### Work to be completed
Within the material below, tally every line that holds the word "none", then give the tally and nothing more.

### Records supplied
BEGIN

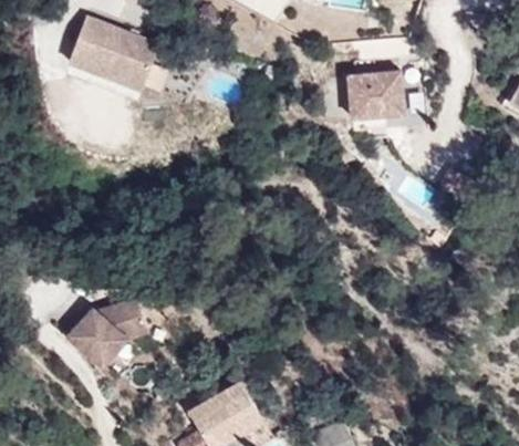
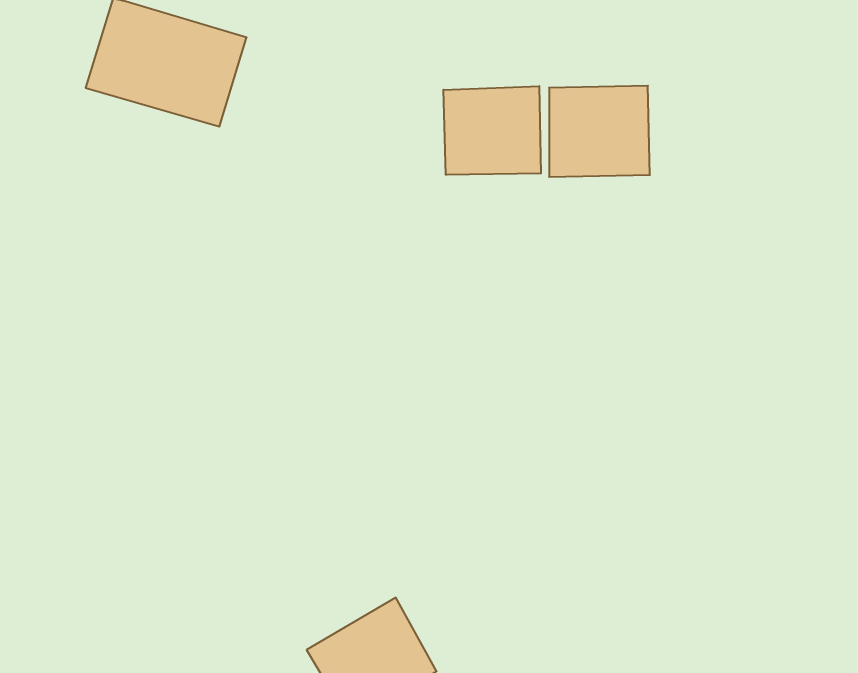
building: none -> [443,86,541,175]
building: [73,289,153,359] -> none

END
BEGIN

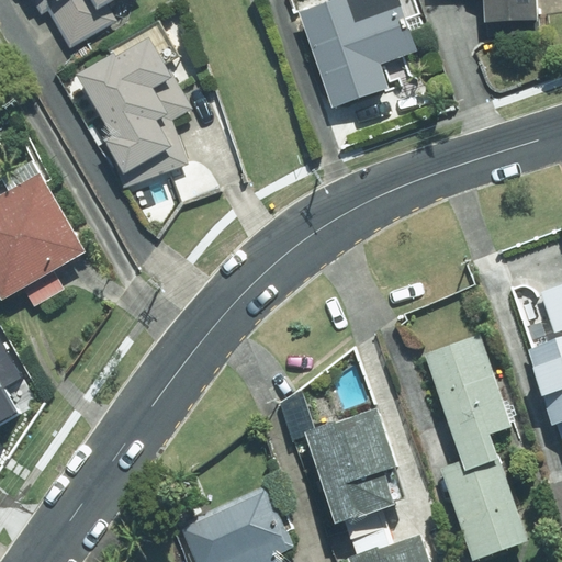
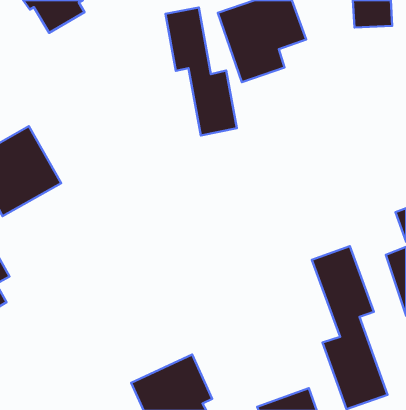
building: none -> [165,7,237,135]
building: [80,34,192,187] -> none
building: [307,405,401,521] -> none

END
BEGIN

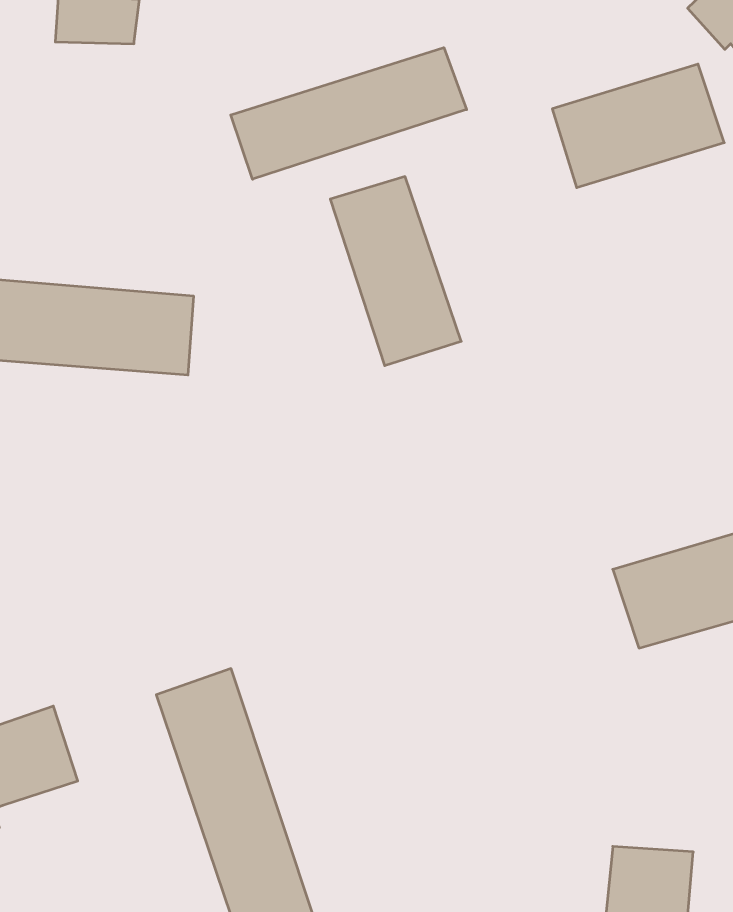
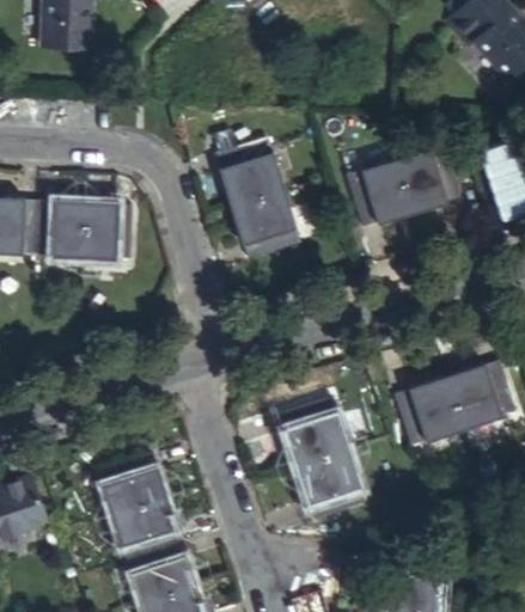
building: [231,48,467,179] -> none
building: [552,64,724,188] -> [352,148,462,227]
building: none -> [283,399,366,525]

END

### Answer to this problem
7